Excerpts from a dataset:
*** Begin section ***
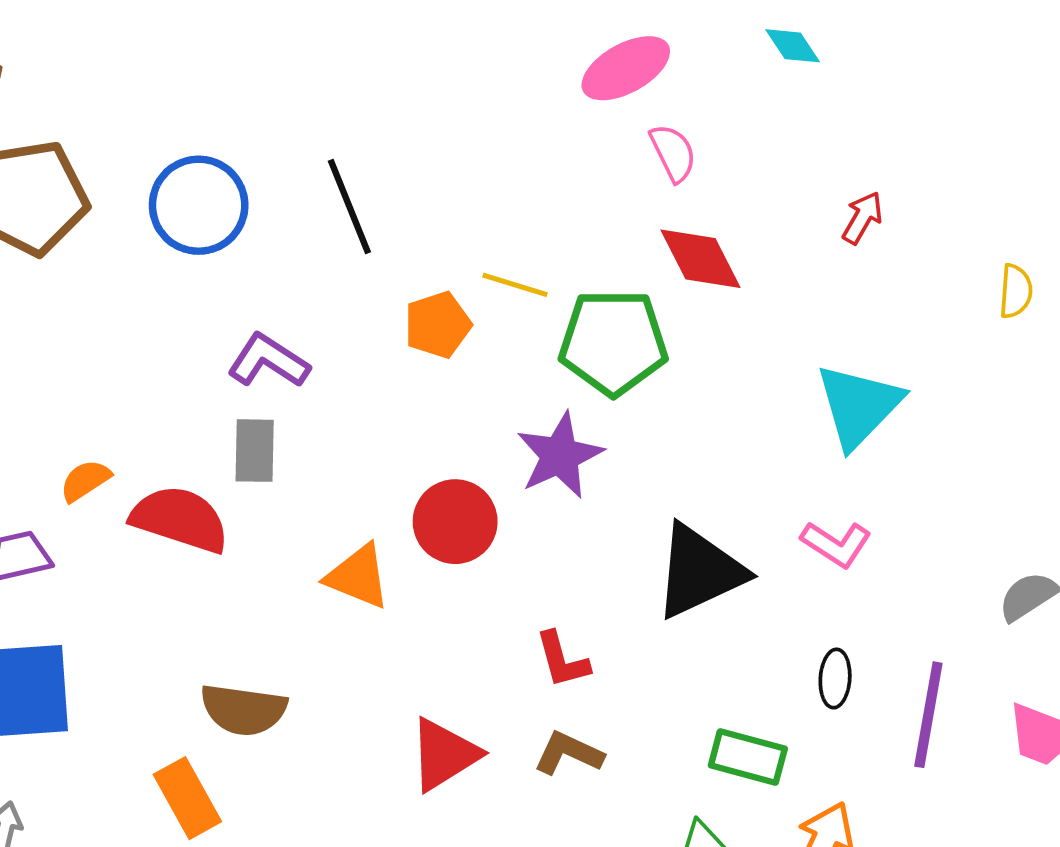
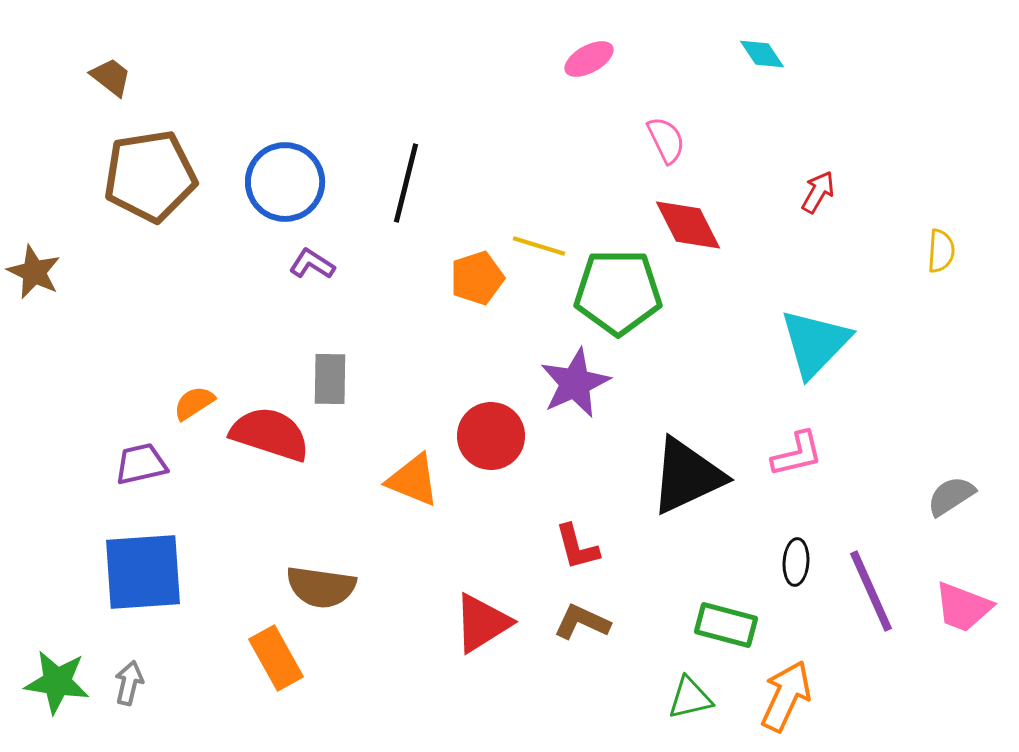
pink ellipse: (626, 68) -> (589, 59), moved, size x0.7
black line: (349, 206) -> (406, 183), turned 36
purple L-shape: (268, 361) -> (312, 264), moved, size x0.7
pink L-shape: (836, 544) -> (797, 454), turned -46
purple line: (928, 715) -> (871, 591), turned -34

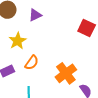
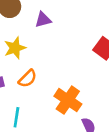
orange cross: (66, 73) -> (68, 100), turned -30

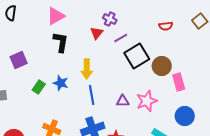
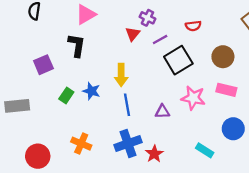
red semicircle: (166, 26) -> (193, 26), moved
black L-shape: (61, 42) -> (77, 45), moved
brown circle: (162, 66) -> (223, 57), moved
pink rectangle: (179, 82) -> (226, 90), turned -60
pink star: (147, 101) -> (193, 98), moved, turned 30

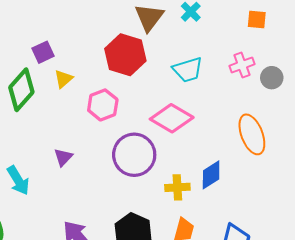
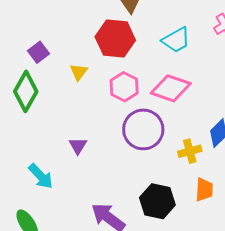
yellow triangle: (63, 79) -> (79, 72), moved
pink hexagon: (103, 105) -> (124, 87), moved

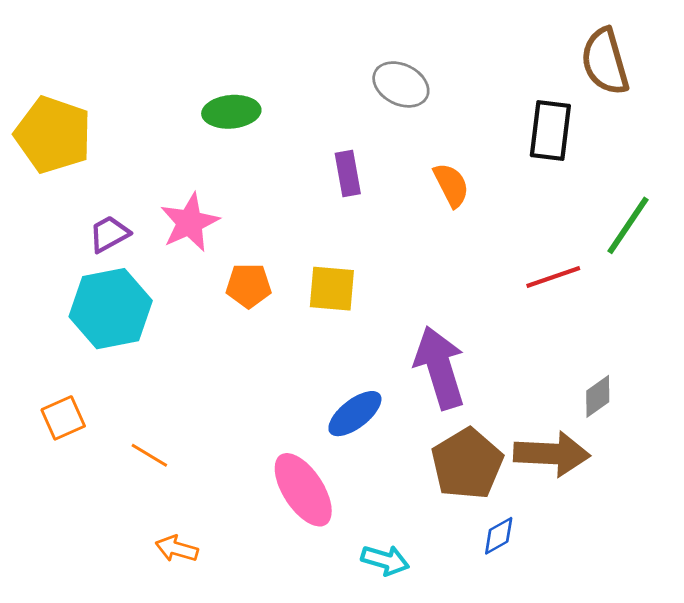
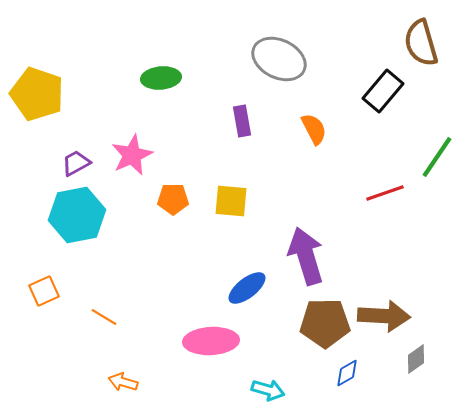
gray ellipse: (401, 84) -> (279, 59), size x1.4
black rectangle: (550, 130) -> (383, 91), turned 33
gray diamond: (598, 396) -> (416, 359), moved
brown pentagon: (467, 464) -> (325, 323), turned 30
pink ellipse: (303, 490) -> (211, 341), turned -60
*** End section ***
*** Begin section ***
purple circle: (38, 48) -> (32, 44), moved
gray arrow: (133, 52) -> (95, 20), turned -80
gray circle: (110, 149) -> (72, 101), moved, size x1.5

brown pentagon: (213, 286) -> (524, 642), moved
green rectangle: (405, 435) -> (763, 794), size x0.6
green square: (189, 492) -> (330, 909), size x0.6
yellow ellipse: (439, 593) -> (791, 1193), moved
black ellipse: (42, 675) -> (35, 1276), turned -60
*** End section ***
*** Begin section ***
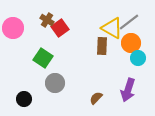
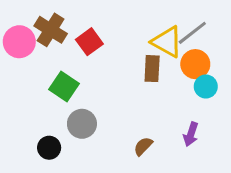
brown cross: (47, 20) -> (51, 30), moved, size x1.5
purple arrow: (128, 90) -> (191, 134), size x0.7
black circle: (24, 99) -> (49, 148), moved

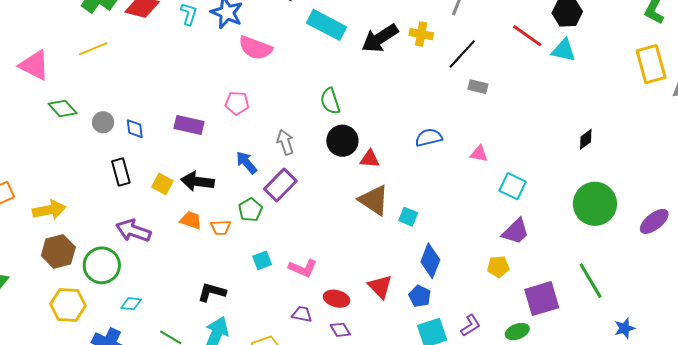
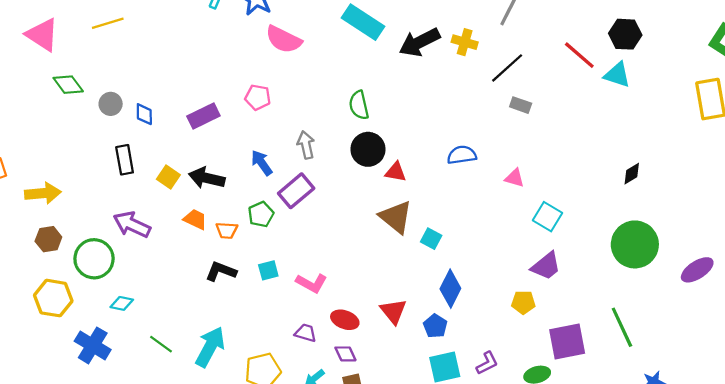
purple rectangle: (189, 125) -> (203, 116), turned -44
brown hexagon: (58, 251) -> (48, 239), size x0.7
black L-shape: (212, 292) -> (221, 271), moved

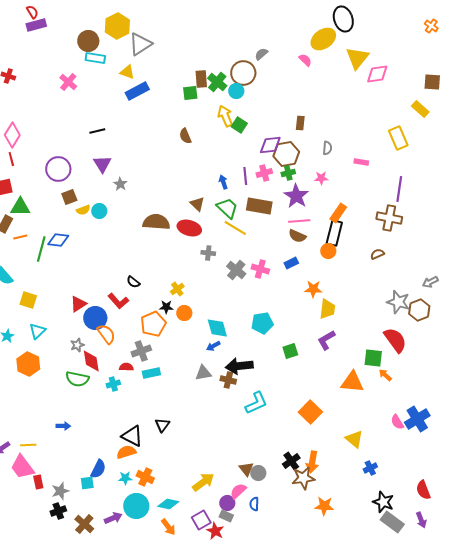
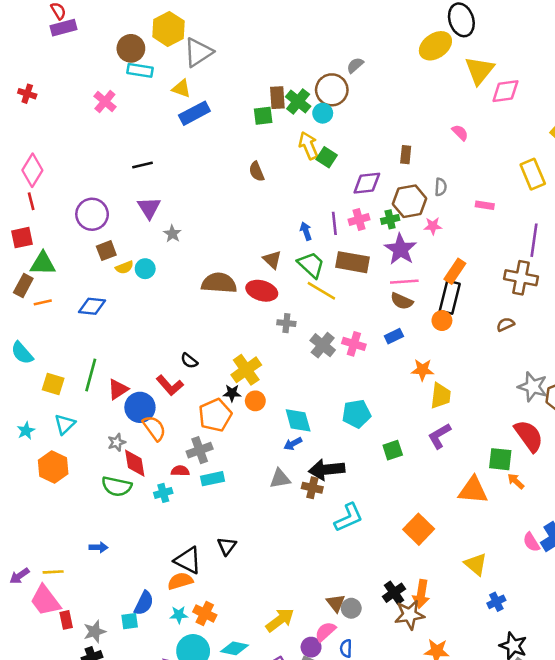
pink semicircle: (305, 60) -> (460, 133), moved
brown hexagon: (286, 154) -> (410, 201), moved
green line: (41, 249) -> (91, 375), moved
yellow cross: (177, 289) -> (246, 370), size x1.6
*** End section ***
Problem to solve:
Taking the entries above, write out exactly each line from the one holding "black rectangle: (550, 130)" to the one holding "pink ellipse: (303, 490)", both included, and stop there.

Your solution:
black rectangle: (550, 130) -> (383, 91), turned 33
gray diamond: (598, 396) -> (416, 359), moved
brown pentagon: (467, 464) -> (325, 323), turned 30
pink ellipse: (303, 490) -> (211, 341), turned -60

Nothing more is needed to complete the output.